__The task__
Where the line with "black plane: 5 -> 4" appears below, start writing out lines exactly, and finish with the line with "white watering can: 2 -> 0", which is included; write out nothing else.
::: Supplied entries
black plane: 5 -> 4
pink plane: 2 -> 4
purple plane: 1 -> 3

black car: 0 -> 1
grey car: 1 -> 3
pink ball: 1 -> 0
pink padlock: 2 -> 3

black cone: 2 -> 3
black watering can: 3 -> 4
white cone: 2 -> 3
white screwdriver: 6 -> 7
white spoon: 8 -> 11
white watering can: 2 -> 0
::::::
::: Supplied entries
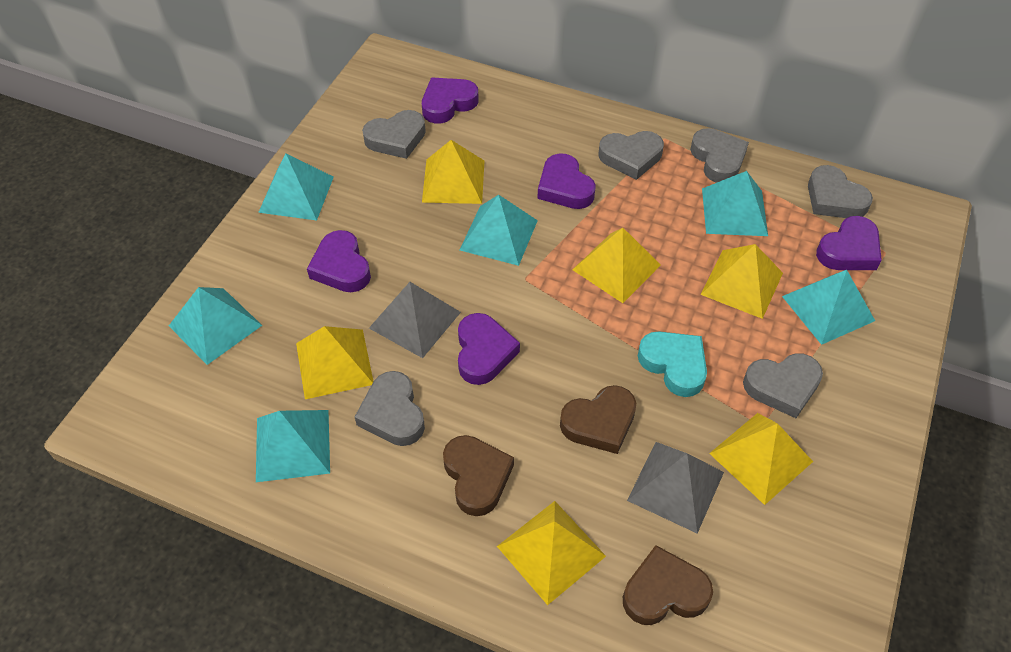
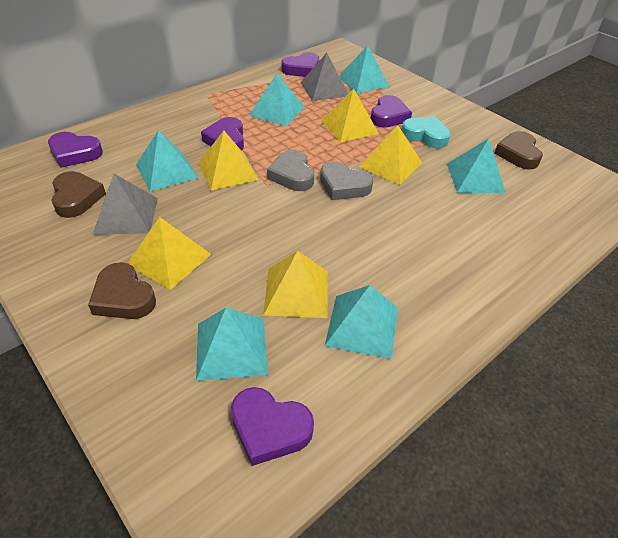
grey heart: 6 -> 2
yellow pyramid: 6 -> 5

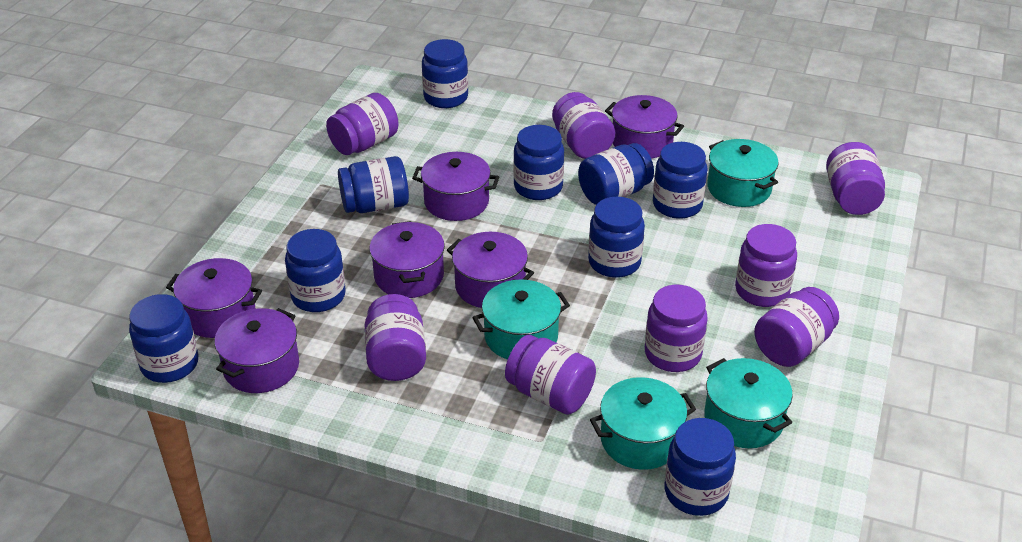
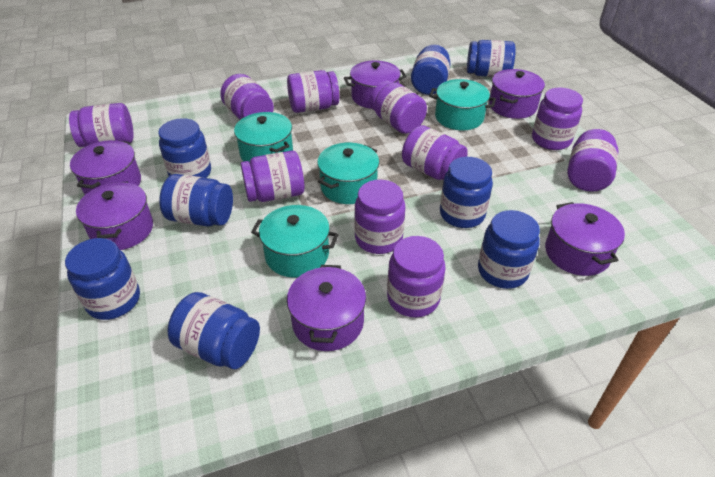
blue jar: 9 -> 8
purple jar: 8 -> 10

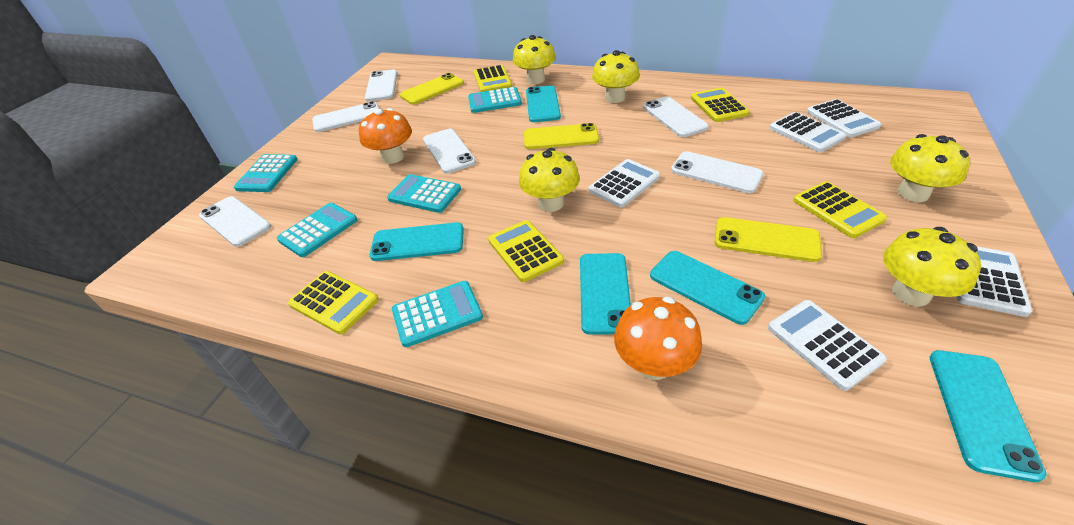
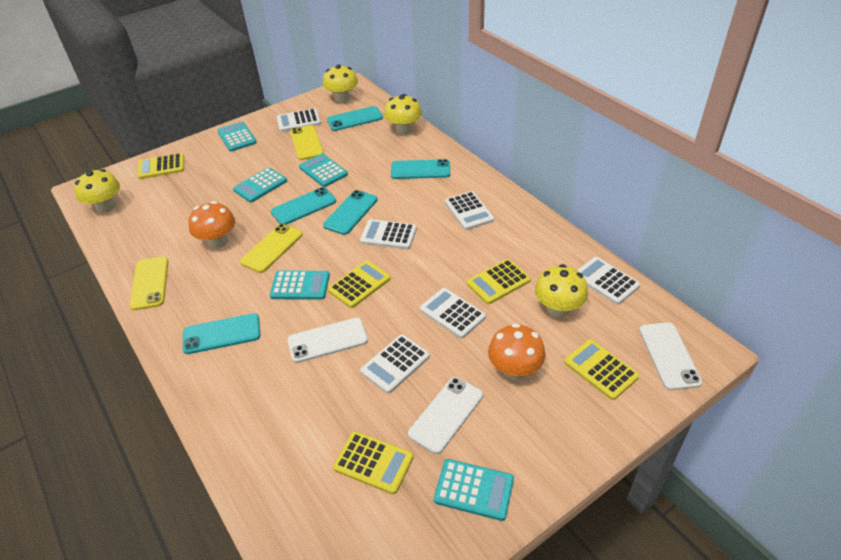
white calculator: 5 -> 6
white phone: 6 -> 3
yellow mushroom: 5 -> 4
::::::
::: Supplied entries
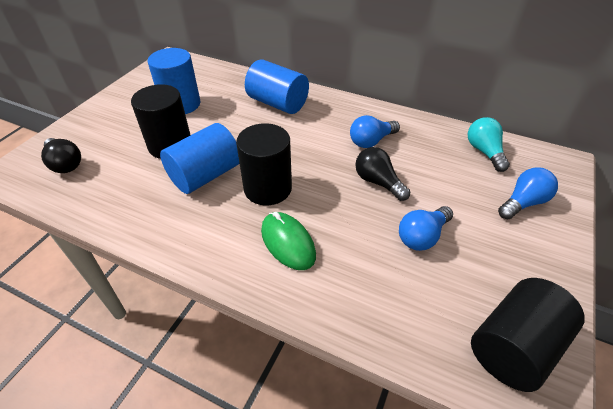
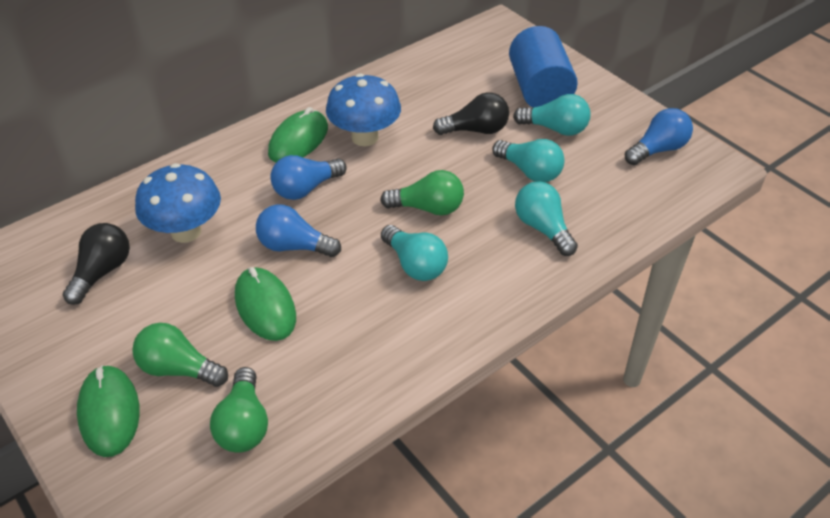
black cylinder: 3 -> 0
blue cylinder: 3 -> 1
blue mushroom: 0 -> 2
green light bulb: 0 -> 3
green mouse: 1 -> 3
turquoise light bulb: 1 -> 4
::::::
__Task solution__
black plane: 5 -> 4
pink plane: 2 -> 4
purple plane: 1 -> 3

black car: 0 -> 1
grey car: 1 -> 3
pink ball: 1 -> 0
pink padlock: 2 -> 3

black cone: 2 -> 3
black watering can: 3 -> 4
white cone: 2 -> 3
white screwdriver: 6 -> 7
white spoon: 8 -> 11
white watering can: 2 -> 0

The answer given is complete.